When you reach the records, transcribe each one exactly.
── Records to use
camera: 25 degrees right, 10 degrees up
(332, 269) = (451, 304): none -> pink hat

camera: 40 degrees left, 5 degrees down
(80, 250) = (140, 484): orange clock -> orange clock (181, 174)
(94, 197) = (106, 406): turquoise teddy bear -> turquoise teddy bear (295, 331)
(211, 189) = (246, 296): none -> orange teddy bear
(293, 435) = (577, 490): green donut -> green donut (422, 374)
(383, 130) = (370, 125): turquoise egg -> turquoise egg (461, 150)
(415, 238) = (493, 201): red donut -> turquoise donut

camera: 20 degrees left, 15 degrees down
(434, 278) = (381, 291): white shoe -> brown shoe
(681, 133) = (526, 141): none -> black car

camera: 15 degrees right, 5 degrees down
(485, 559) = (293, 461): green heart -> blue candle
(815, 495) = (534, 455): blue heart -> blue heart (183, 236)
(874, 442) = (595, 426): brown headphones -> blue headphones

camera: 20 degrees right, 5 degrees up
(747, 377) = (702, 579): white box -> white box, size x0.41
────
**Final answer**
camera: 25 degrees right, 10 degrees up
(332, 269) = (451, 304): none -> pink hat

camera: 40 degrees left, 5 degrees down
(80, 250) = (140, 484): orange clock -> orange clock (181, 174)
(94, 197) = (106, 406): turquoise teddy bear -> turquoise teddy bear (295, 331)
(211, 189) = (246, 296): none -> orange teddy bear
(293, 435) = (577, 490): green donut -> green donut (422, 374)
(383, 130) = (370, 125): turquoise egg -> turquoise egg (461, 150)
(415, 238) = (493, 201): red donut -> turquoise donut

camera: 20 degrees left, 15 degrees down
(434, 278) = (381, 291): white shoe -> brown shoe
(681, 133) = (526, 141): none -> black car

camera: 15 degrees right, 5 degrees down
(485, 559) = (293, 461): green heart -> blue candle
(815, 495) = (534, 455): blue heart -> blue heart (183, 236)
(874, 442) = (595, 426): brown headphones -> blue headphones

camera: 20 degrees right, 5 degrees up
(747, 377) = (702, 579): white box -> white box, size x0.41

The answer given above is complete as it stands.